→ **Assignment**: The expected response is a copy of every line in the entries below that includes the word "cone".

Dataset excerpts
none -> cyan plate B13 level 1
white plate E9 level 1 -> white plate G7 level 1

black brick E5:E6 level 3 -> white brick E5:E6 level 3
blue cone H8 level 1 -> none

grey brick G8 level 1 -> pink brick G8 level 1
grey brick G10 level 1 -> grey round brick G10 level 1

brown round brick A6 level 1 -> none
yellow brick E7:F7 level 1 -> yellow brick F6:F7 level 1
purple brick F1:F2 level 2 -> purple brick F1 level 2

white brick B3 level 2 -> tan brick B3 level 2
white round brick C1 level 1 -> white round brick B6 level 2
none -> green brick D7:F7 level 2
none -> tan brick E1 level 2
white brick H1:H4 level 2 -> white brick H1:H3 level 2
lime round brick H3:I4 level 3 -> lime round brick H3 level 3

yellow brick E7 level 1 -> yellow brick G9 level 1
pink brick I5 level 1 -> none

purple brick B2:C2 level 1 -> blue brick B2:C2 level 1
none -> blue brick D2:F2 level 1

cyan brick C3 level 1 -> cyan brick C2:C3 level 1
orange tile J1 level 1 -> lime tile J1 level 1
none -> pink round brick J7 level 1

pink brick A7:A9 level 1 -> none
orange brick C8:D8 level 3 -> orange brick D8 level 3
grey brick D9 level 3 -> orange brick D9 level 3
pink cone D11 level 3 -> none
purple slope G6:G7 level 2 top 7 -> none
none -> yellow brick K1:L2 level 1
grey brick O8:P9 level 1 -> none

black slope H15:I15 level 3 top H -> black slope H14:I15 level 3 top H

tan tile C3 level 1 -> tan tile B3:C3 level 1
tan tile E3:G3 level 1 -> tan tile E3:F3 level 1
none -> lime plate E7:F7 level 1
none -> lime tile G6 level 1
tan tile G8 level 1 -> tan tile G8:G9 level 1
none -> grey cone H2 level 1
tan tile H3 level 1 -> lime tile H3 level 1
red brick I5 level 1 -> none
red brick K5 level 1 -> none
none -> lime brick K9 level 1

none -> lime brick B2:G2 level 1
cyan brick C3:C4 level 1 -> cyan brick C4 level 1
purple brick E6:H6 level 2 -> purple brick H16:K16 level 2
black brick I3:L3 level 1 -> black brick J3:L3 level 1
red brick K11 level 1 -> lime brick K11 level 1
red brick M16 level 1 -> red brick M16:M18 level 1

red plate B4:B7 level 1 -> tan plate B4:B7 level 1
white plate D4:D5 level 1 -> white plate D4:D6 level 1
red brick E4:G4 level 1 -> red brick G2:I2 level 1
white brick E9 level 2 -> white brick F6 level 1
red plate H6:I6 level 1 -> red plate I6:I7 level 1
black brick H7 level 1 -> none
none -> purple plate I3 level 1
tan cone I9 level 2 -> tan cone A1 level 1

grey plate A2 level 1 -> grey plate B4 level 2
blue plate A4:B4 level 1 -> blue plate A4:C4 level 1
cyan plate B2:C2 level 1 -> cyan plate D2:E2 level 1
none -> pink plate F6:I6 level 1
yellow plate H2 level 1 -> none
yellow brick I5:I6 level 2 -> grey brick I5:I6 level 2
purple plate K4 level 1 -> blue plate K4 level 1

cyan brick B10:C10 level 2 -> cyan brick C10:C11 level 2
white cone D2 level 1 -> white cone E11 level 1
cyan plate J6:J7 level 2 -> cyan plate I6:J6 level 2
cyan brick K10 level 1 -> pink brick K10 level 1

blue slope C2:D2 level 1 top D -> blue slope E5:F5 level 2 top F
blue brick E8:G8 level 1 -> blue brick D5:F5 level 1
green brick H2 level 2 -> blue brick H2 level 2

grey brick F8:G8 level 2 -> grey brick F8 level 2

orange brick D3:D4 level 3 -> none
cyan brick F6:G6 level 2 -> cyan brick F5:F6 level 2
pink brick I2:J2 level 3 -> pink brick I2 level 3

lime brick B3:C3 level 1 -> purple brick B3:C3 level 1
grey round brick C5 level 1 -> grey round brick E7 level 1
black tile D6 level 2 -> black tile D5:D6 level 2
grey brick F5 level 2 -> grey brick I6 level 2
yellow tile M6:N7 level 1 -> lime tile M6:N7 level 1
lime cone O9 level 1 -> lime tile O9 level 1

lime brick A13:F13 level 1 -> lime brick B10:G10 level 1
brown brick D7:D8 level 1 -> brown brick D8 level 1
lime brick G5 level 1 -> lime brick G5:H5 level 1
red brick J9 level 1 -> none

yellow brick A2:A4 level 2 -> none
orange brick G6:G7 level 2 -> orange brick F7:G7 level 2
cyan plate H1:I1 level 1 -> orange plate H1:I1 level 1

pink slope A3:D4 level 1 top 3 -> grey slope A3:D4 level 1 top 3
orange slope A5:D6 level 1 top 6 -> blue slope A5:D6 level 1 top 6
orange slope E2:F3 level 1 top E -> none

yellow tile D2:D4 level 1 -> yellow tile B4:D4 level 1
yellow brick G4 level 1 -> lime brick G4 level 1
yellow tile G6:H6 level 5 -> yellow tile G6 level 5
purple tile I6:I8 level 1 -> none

→ **Response to the task**:
blue cone H8 level 1 -> none
pink cone D11 level 3 -> none
none -> grey cone H2 level 1
tan cone I9 level 2 -> tan cone A1 level 1
white cone D2 level 1 -> white cone E11 level 1
lime cone O9 level 1 -> lime tile O9 level 1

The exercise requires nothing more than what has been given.